Write out again, exactly, the lines below starting at the one with "AUDIO pin BUSY: D2 -> D8" and ending at the one with "GPS1 pin VCC: GND -> 3V3".

THE INPUT
---+---

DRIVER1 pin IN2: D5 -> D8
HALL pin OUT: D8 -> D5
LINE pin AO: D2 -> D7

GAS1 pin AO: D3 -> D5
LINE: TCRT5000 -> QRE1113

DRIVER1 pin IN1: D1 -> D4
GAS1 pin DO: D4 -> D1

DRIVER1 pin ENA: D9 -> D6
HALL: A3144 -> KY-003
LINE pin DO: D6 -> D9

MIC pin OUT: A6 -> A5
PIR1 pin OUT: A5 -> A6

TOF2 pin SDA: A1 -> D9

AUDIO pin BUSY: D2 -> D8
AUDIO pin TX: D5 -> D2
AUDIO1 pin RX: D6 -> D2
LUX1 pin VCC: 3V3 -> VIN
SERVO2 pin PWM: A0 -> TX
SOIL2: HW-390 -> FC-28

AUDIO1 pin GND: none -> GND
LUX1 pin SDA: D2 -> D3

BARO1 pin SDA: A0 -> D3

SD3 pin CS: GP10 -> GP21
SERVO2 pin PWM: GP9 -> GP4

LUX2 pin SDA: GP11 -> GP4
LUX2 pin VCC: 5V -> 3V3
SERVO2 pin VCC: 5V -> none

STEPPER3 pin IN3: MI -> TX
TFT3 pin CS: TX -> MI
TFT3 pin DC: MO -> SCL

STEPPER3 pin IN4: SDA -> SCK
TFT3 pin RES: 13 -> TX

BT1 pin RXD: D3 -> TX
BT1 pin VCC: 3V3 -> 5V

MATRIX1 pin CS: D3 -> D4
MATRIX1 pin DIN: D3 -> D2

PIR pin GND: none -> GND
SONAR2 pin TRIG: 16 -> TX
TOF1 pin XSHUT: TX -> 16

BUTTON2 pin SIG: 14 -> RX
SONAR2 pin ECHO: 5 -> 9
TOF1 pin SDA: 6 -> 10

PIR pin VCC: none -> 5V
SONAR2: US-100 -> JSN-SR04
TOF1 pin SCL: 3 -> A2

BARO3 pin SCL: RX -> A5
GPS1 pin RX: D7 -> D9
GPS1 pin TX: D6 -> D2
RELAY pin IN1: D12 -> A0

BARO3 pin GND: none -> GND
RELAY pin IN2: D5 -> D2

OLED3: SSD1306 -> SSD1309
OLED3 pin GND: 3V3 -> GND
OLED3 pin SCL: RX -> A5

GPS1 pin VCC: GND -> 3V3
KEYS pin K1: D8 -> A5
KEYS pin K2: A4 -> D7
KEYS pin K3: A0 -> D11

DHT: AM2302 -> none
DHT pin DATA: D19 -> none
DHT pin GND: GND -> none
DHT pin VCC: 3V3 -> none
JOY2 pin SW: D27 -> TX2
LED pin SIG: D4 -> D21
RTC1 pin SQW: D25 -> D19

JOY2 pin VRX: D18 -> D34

---+---

SOLUTION TO THIS PROBLEM
AUDIO pin BUSY: D2 -> D8
AUDIO pin TX: D5 -> D2
AUDIO1 pin RX: D6 -> D2
LUX1 pin VCC: 3V3 -> VIN
SERVO2 pin PWM: A0 -> TX
SOIL2: HW-390 -> FC-28

AUDIO1 pin GND: none -> GND
LUX1 pin SDA: D2 -> D3

BARO1 pin SDA: A0 -> D3

SD3 pin CS: GP10 -> GP21
SERVO2 pin PWM: GP9 -> GP4

LUX2 pin SDA: GP11 -> GP4
LUX2 pin VCC: 5V -> 3V3
SERVO2 pin VCC: 5V -> none

STEPPER3 pin IN3: MI -> TX
TFT3 pin CS: TX -> MI
TFT3 pin DC: MO -> SCL

STEPPER3 pin IN4: SDA -> SCK
TFT3 pin RES: 13 -> TX

BT1 pin RXD: D3 -> TX
BT1 pin VCC: 3V3 -> 5V

MATRIX1 pin CS: D3 -> D4
MATRIX1 pin DIN: D3 -> D2

PIR pin GND: none -> GND
SONAR2 pin TRIG: 16 -> TX
TOF1 pin XSHUT: TX -> 16

BUTTON2 pin SIG: 14 -> RX
SONAR2 pin ECHO: 5 -> 9
TOF1 pin SDA: 6 -> 10

PIR pin VCC: none -> 5V
SONAR2: US-100 -> JSN-SR04
TOF1 pin SCL: 3 -> A2

BARO3 pin SCL: RX -> A5
GPS1 pin RX: D7 -> D9
GPS1 pin TX: D6 -> D2
RELAY pin IN1: D12 -> A0

BARO3 pin GND: none -> GND
RELAY pin IN2: D5 -> D2

OLED3: SSD1306 -> SSD1309
OLED3 pin GND: 3V3 -> GND
OLED3 pin SCL: RX -> A5

GPS1 pin VCC: GND -> 3V3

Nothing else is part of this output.